[Image change detection data]
══════════════════════════════

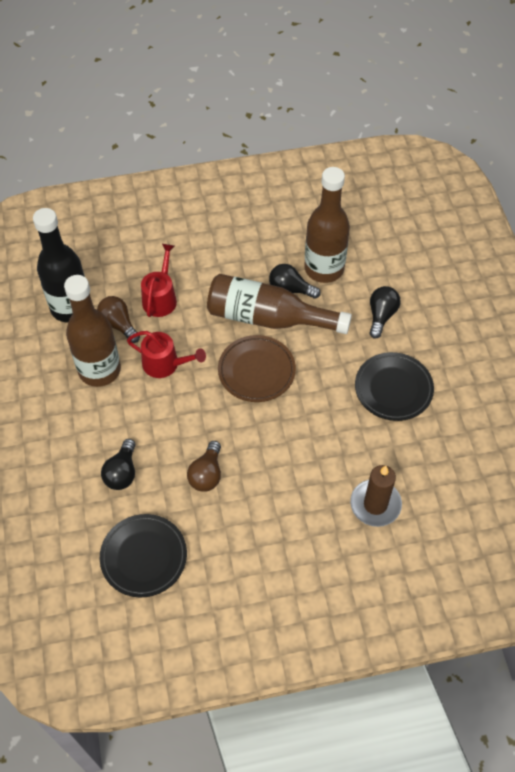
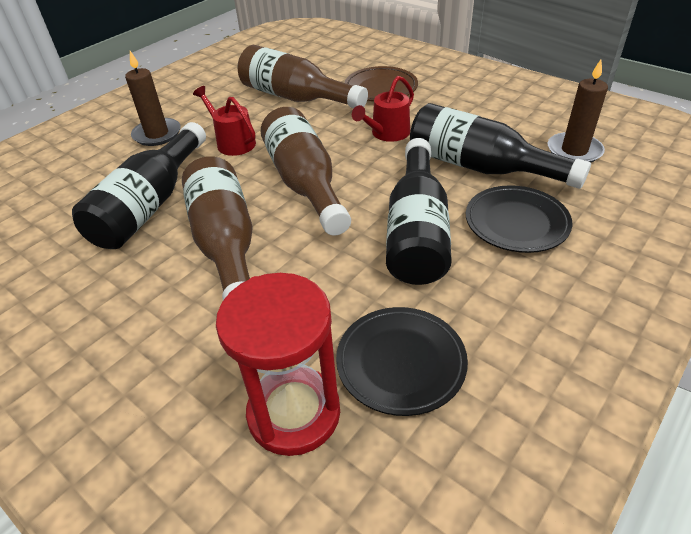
black bottle: 1 -> 3
black light bulb: 3 -> 0
brown candle: 1 -> 2
brown light bulb: 2 -> 0
red hourglass: 0 -> 1

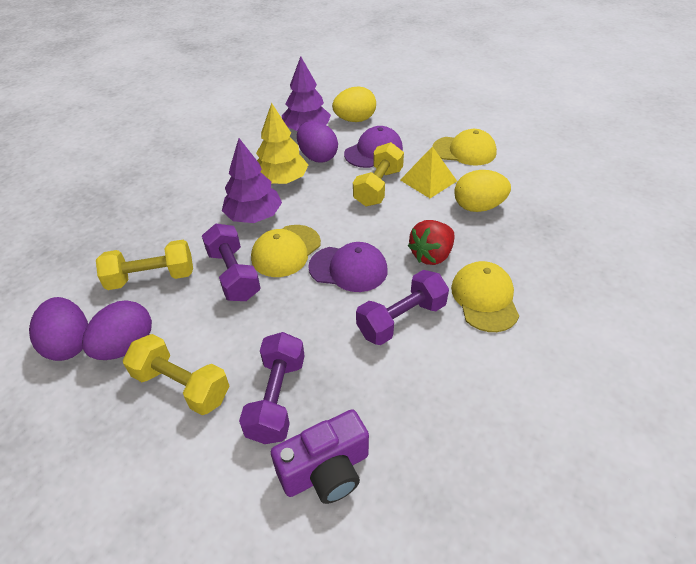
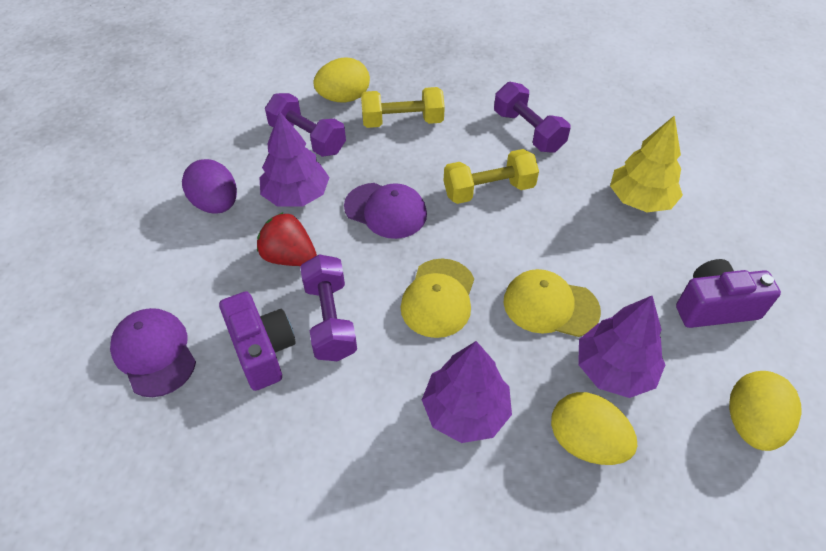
purple camera: 1 -> 2
purple egg: 3 -> 1
purple tree: 2 -> 3
yellow cap: 3 -> 2
yellow dumbbell: 3 -> 2
yellow egg: 2 -> 3
yellow pyramid: 1 -> 0

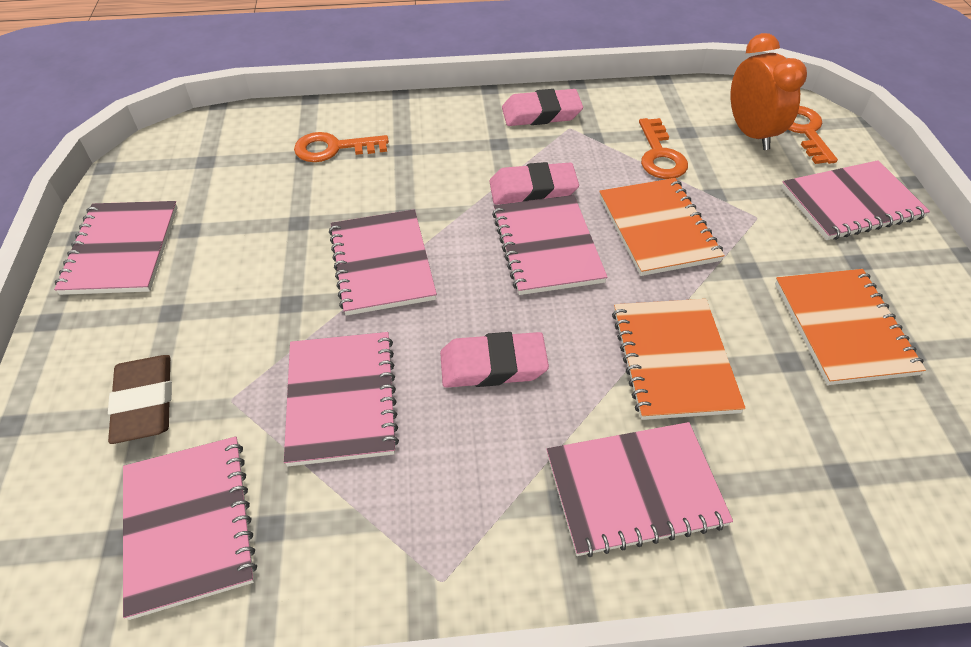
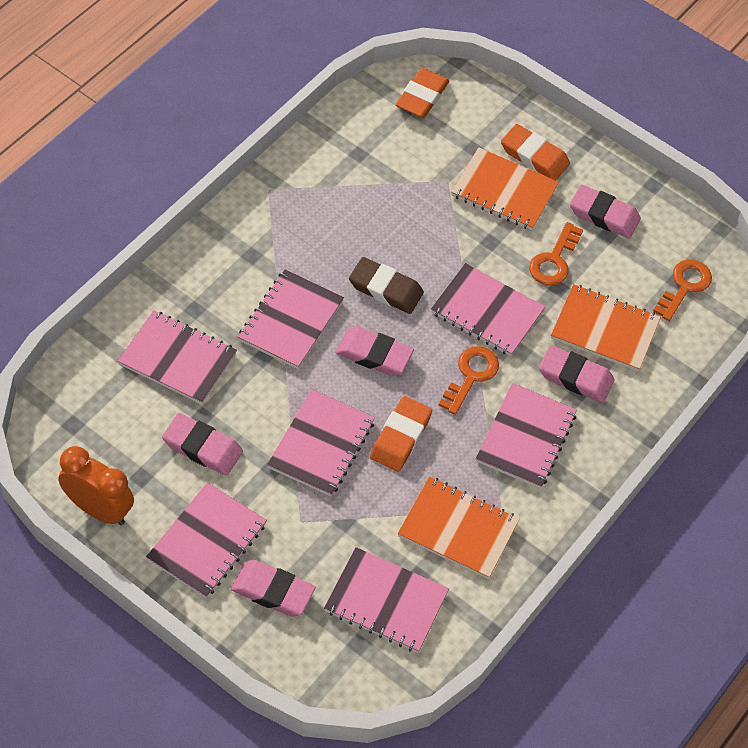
orange eraser: 0 -> 3
pink eraser: 3 -> 5

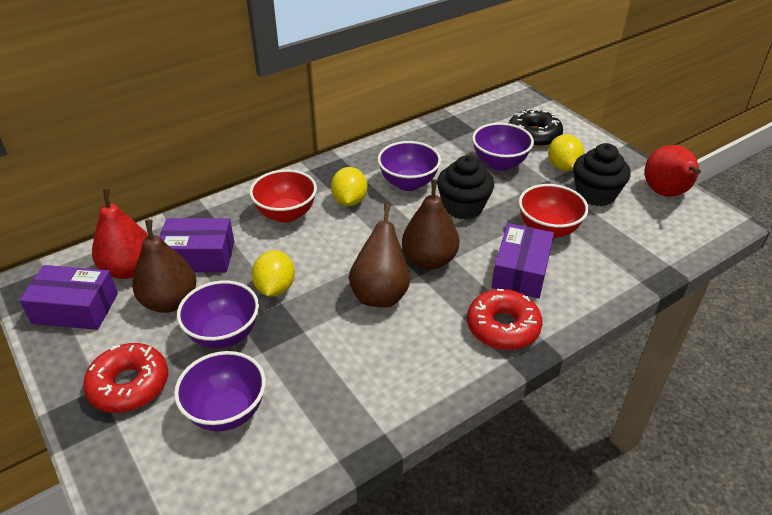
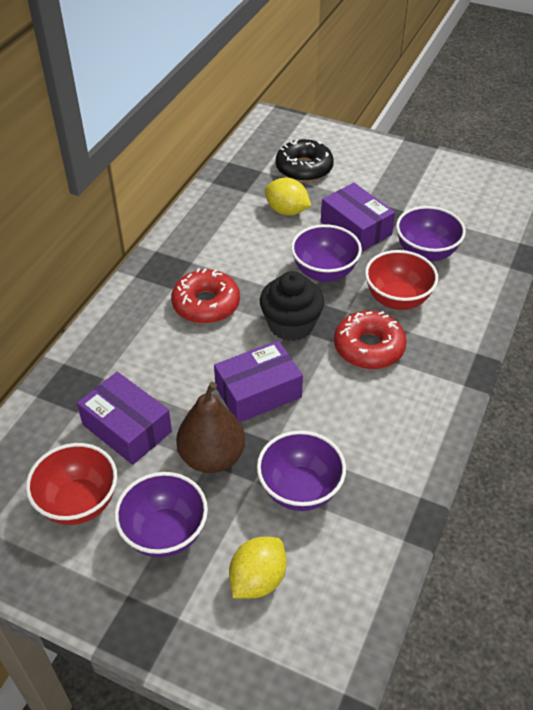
black cupcake: 2 -> 1
brown pear: 3 -> 1
red pear: 2 -> 0
yellow lemon: 3 -> 2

══════════════════════════════

## TASK
In your copy of the entries above, keep the text exact and leave out the pictures.

## EXERCISE ANSWER
black bottle: 1 -> 3
black light bulb: 3 -> 0
brown candle: 1 -> 2
brown light bulb: 2 -> 0
red hourglass: 0 -> 1

purple camera: 1 -> 2
purple egg: 3 -> 1
purple tree: 2 -> 3
yellow cap: 3 -> 2
yellow dumbbell: 3 -> 2
yellow egg: 2 -> 3
yellow pyramid: 1 -> 0

orange eraser: 0 -> 3
pink eraser: 3 -> 5

black cupcake: 2 -> 1
brown pear: 3 -> 1
red pear: 2 -> 0
yellow lemon: 3 -> 2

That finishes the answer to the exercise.